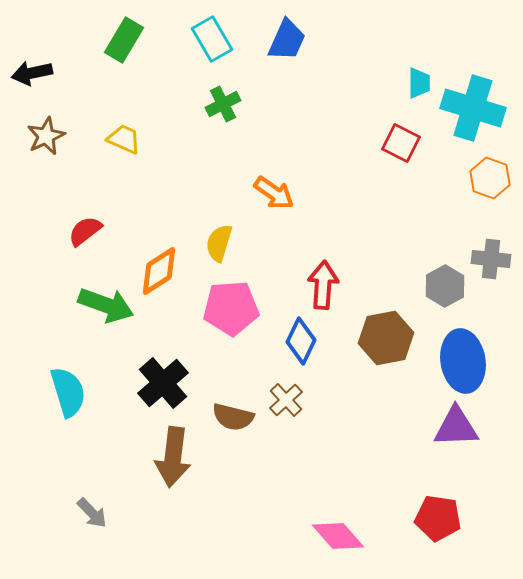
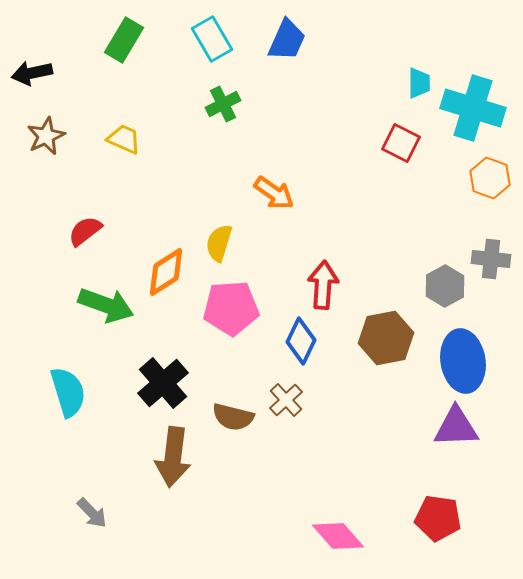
orange diamond: moved 7 px right, 1 px down
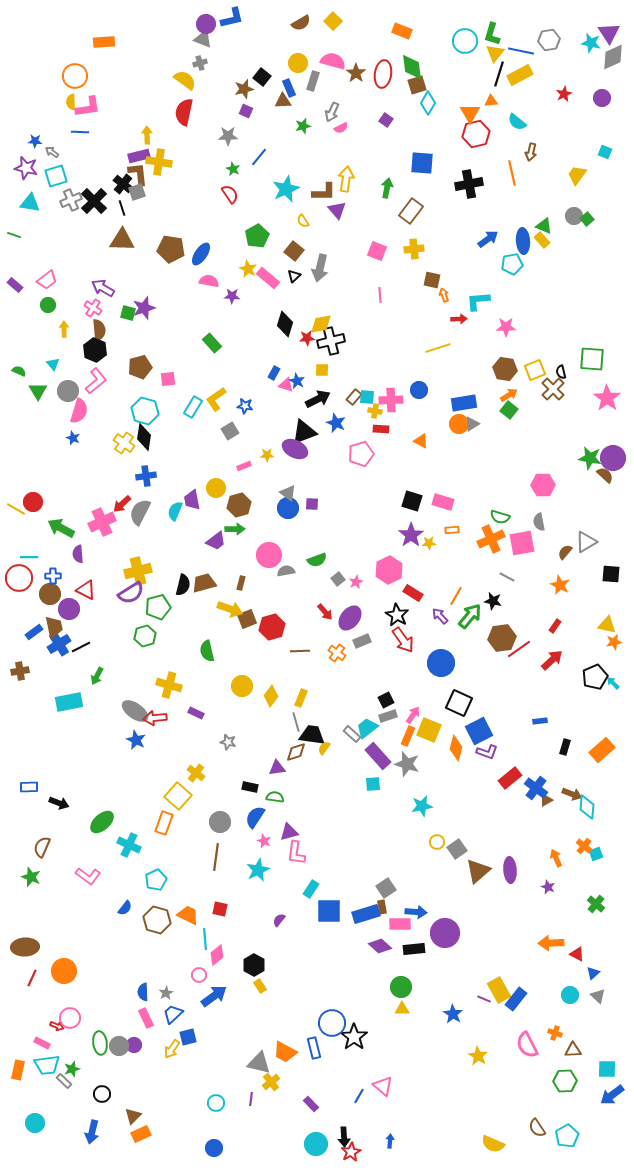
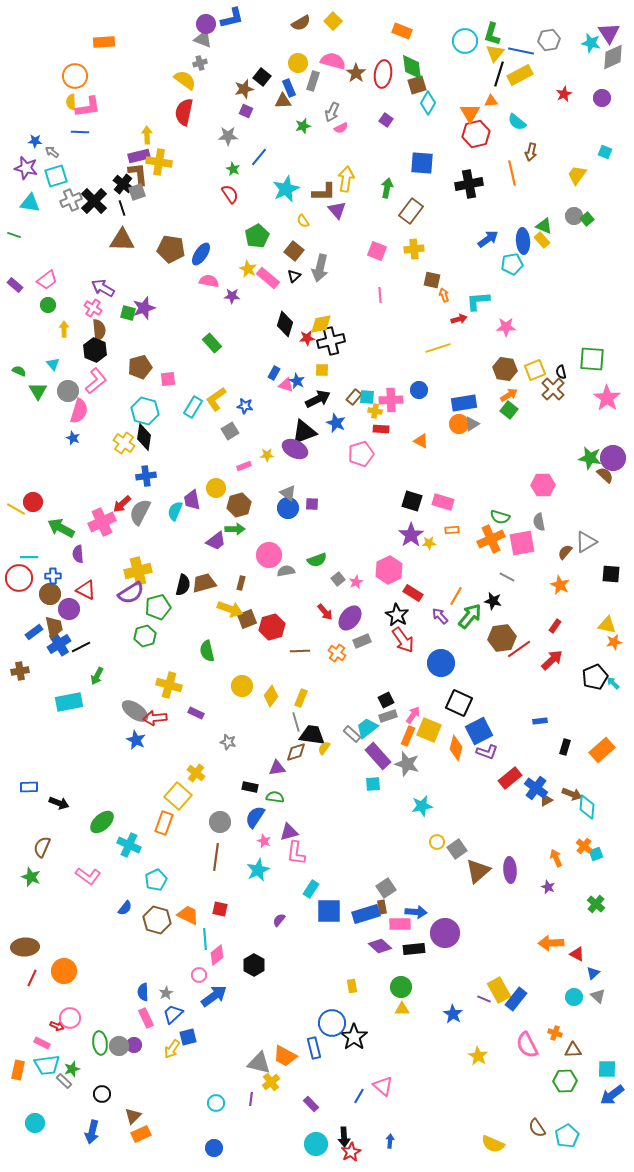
red arrow at (459, 319): rotated 14 degrees counterclockwise
yellow rectangle at (260, 986): moved 92 px right; rotated 24 degrees clockwise
cyan circle at (570, 995): moved 4 px right, 2 px down
orange trapezoid at (285, 1052): moved 4 px down
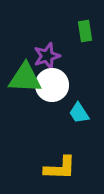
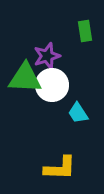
cyan trapezoid: moved 1 px left
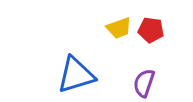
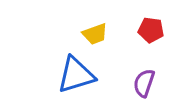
yellow trapezoid: moved 24 px left, 6 px down
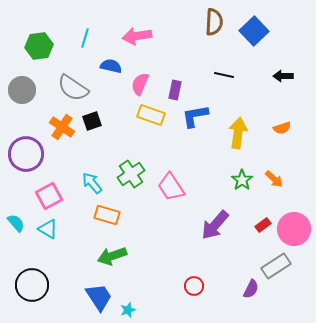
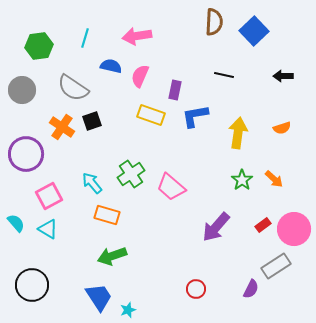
pink semicircle: moved 8 px up
pink trapezoid: rotated 16 degrees counterclockwise
purple arrow: moved 1 px right, 2 px down
red circle: moved 2 px right, 3 px down
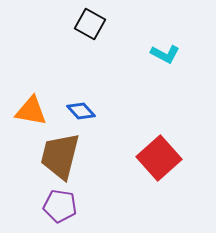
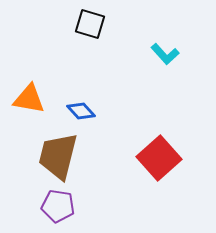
black square: rotated 12 degrees counterclockwise
cyan L-shape: rotated 20 degrees clockwise
orange triangle: moved 2 px left, 12 px up
brown trapezoid: moved 2 px left
purple pentagon: moved 2 px left
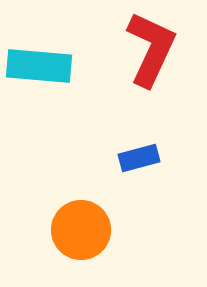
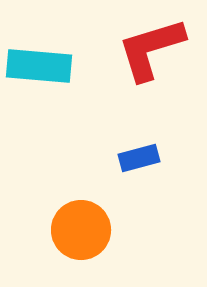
red L-shape: rotated 132 degrees counterclockwise
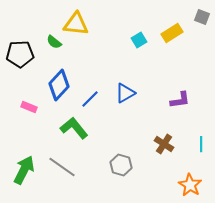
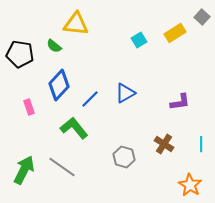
gray square: rotated 21 degrees clockwise
yellow rectangle: moved 3 px right
green semicircle: moved 4 px down
black pentagon: rotated 12 degrees clockwise
purple L-shape: moved 2 px down
pink rectangle: rotated 49 degrees clockwise
gray hexagon: moved 3 px right, 8 px up
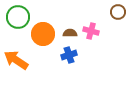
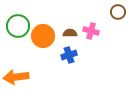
green circle: moved 9 px down
orange circle: moved 2 px down
orange arrow: moved 17 px down; rotated 40 degrees counterclockwise
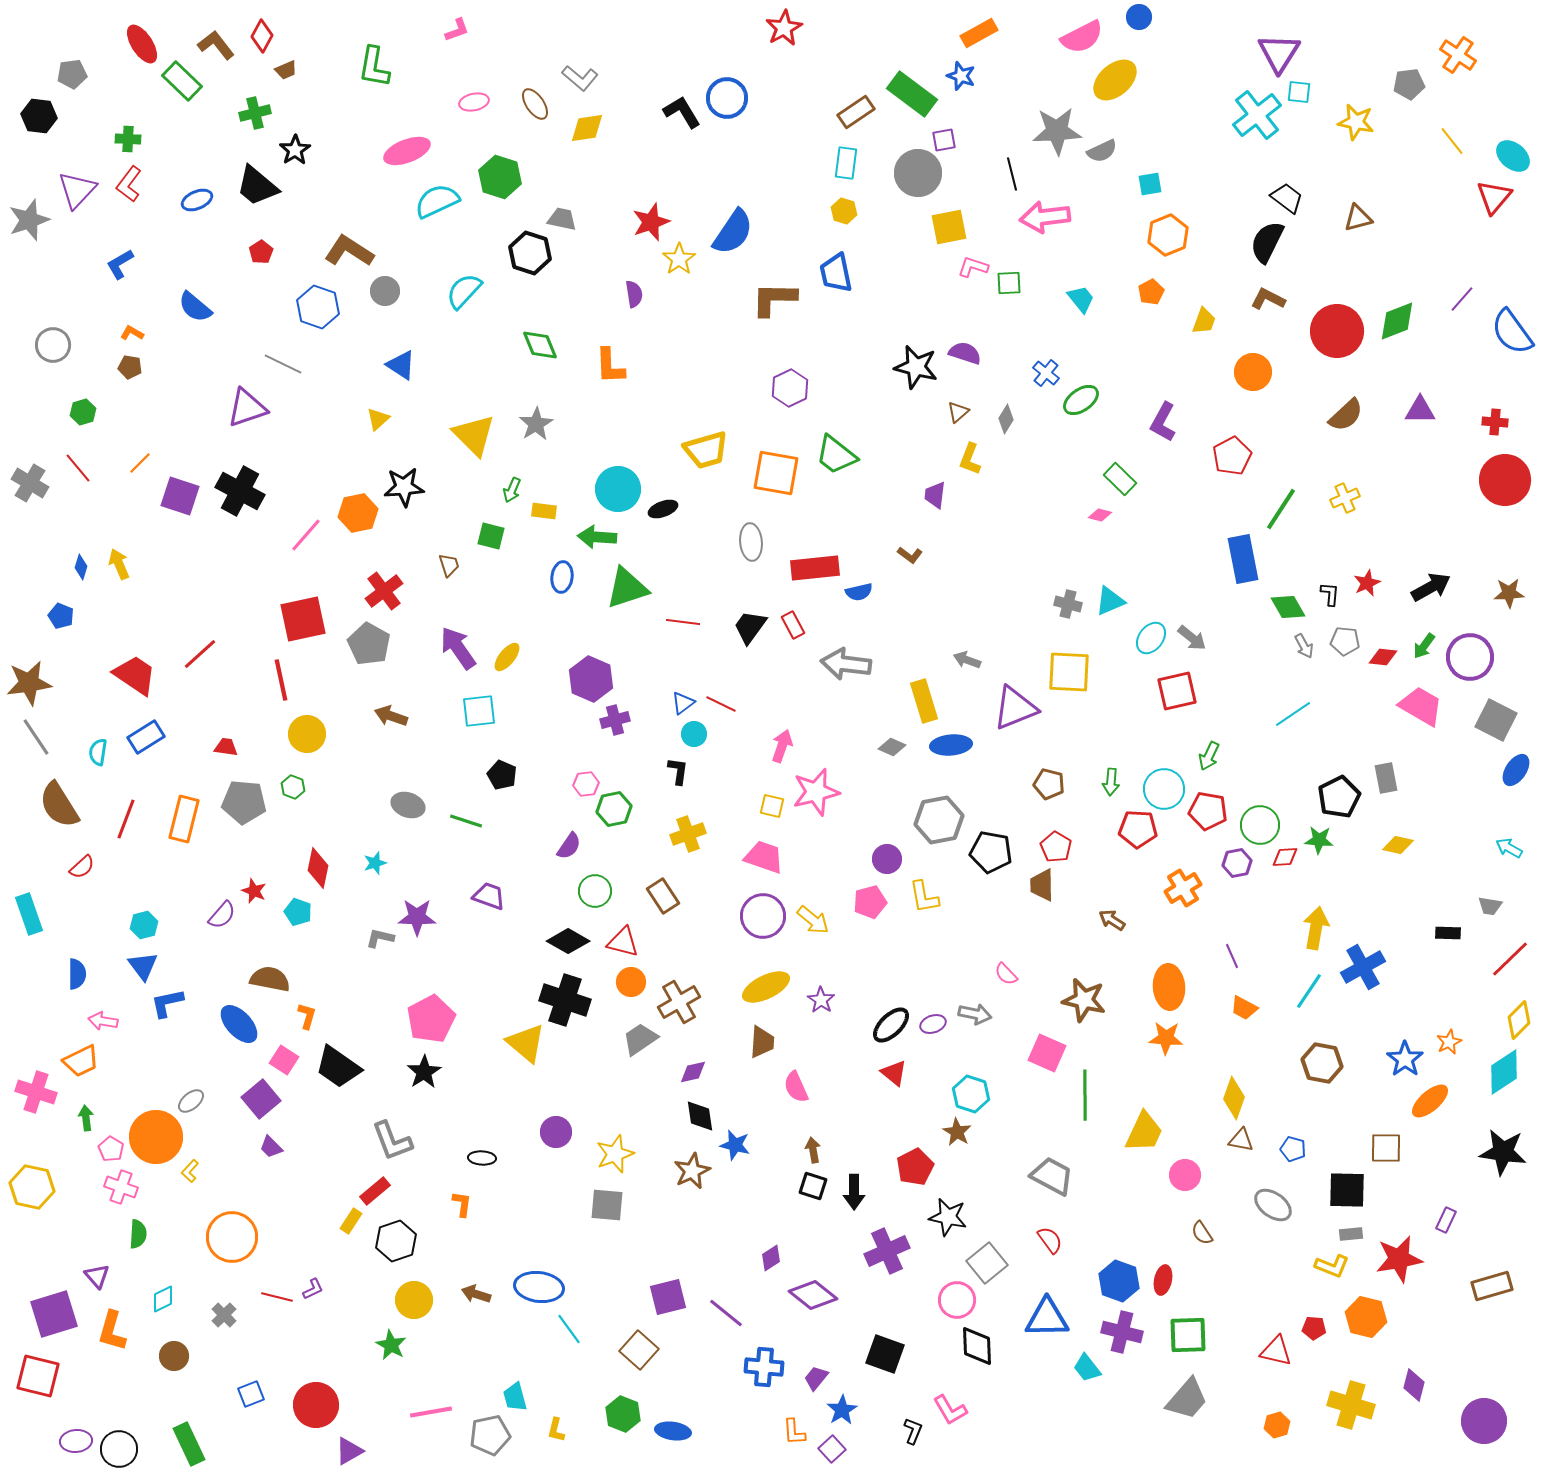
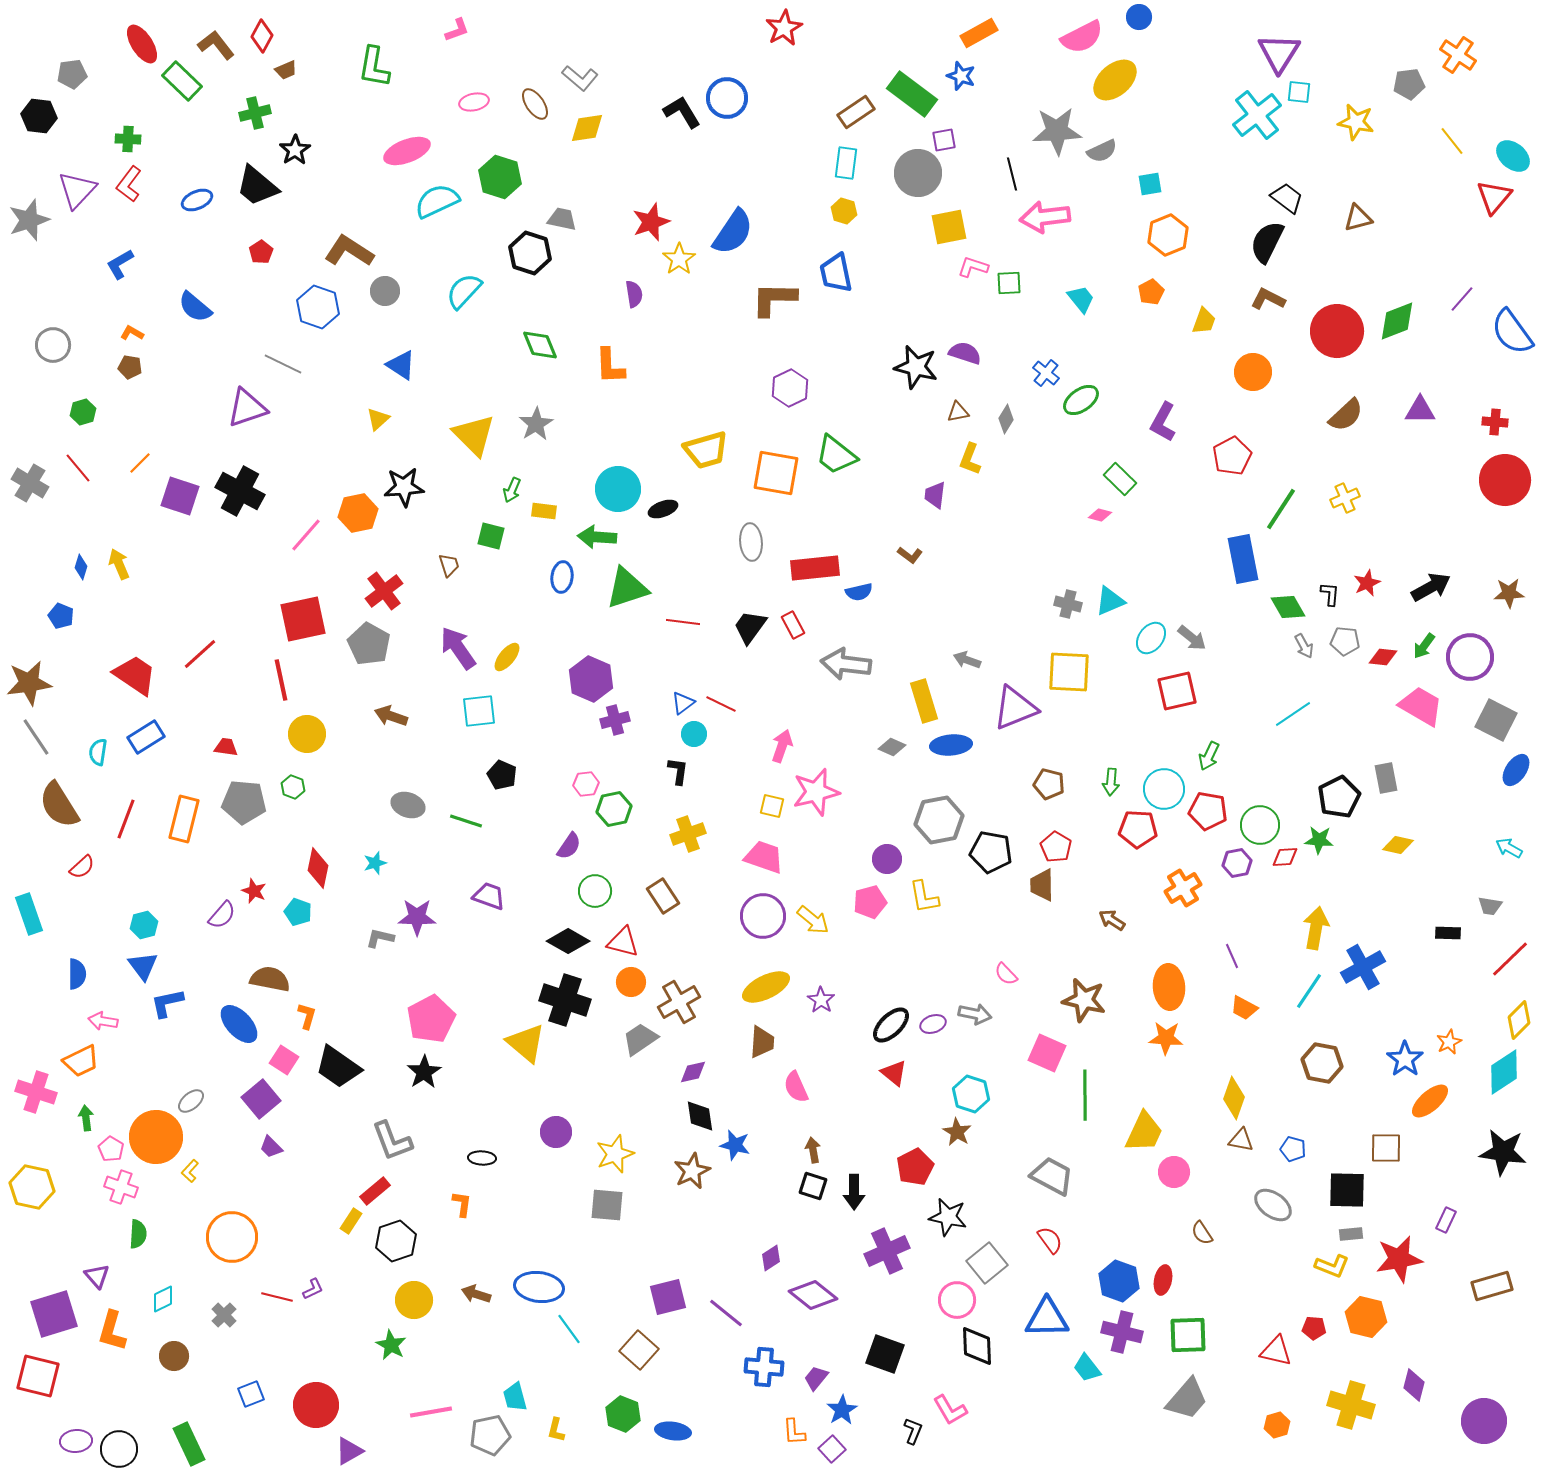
brown triangle at (958, 412): rotated 30 degrees clockwise
pink circle at (1185, 1175): moved 11 px left, 3 px up
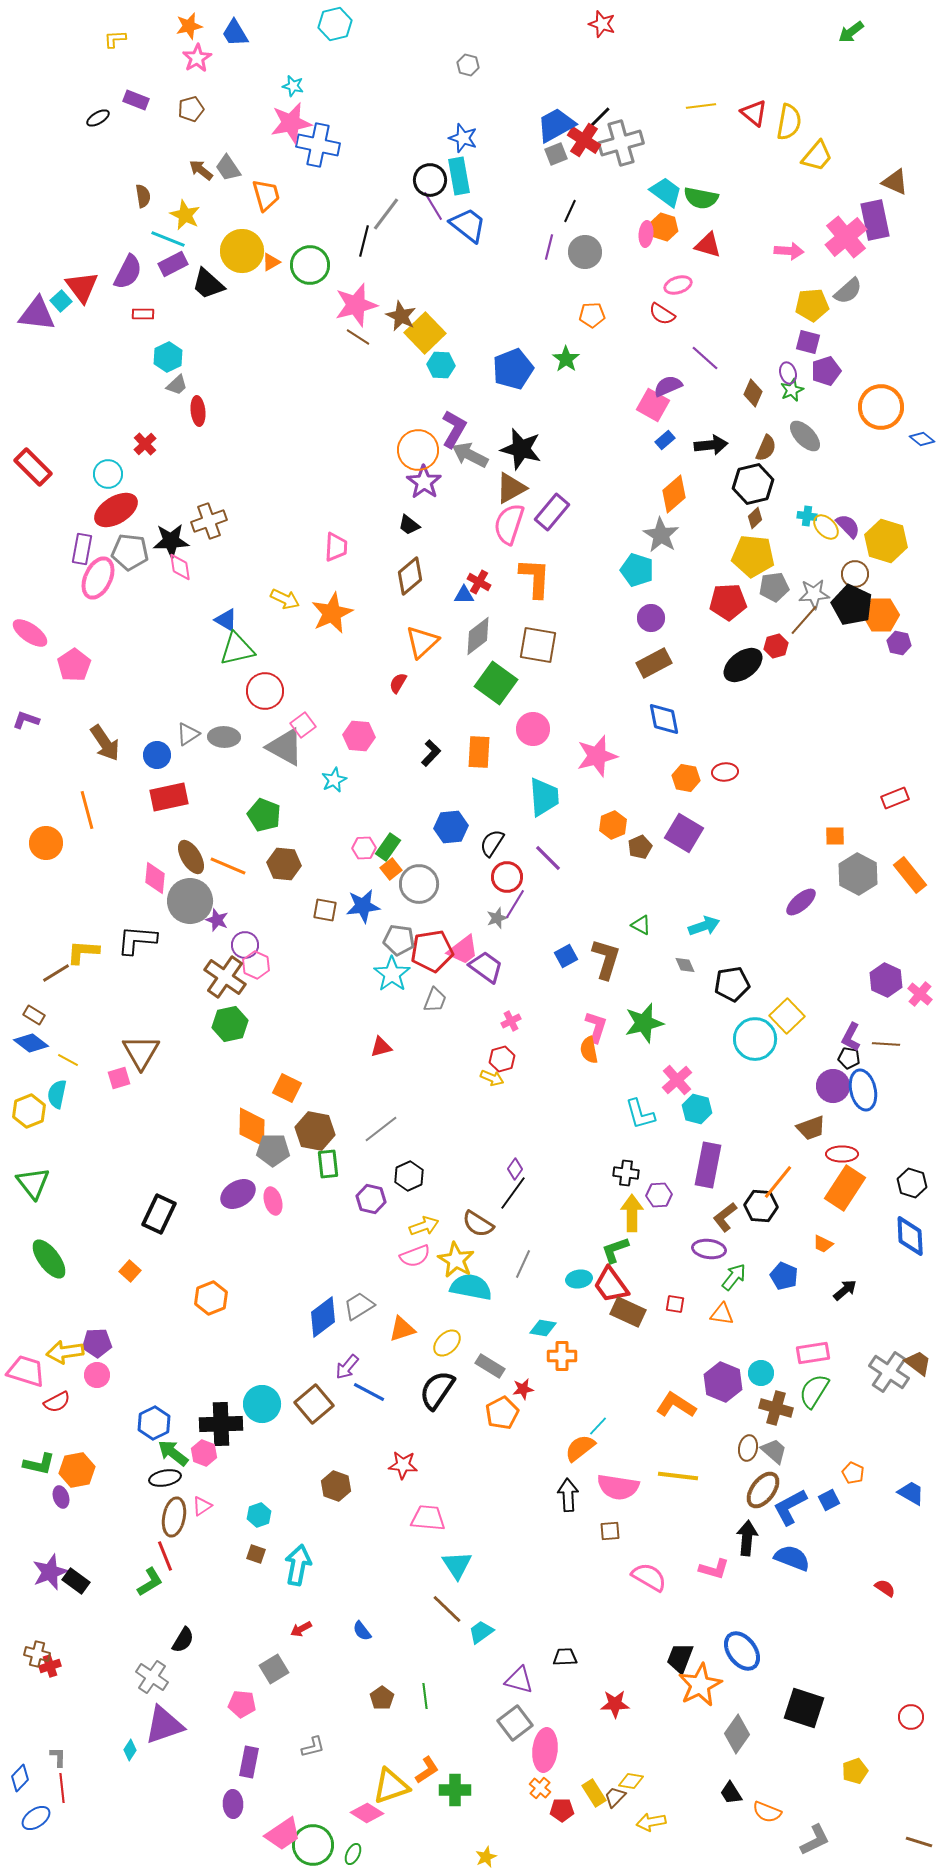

* Task brief
Reproduce everything from the line containing "black square: rotated" down to the line containing "red L-shape: rotated", both of those lines included, and omit the pictures.

* Output of the task
black square: rotated 12 degrees counterclockwise
cyan L-shape: rotated 20 degrees clockwise
orange triangle: moved 2 px left, 12 px up
brown trapezoid: moved 2 px left
purple pentagon: moved 2 px left
red L-shape: rotated 132 degrees counterclockwise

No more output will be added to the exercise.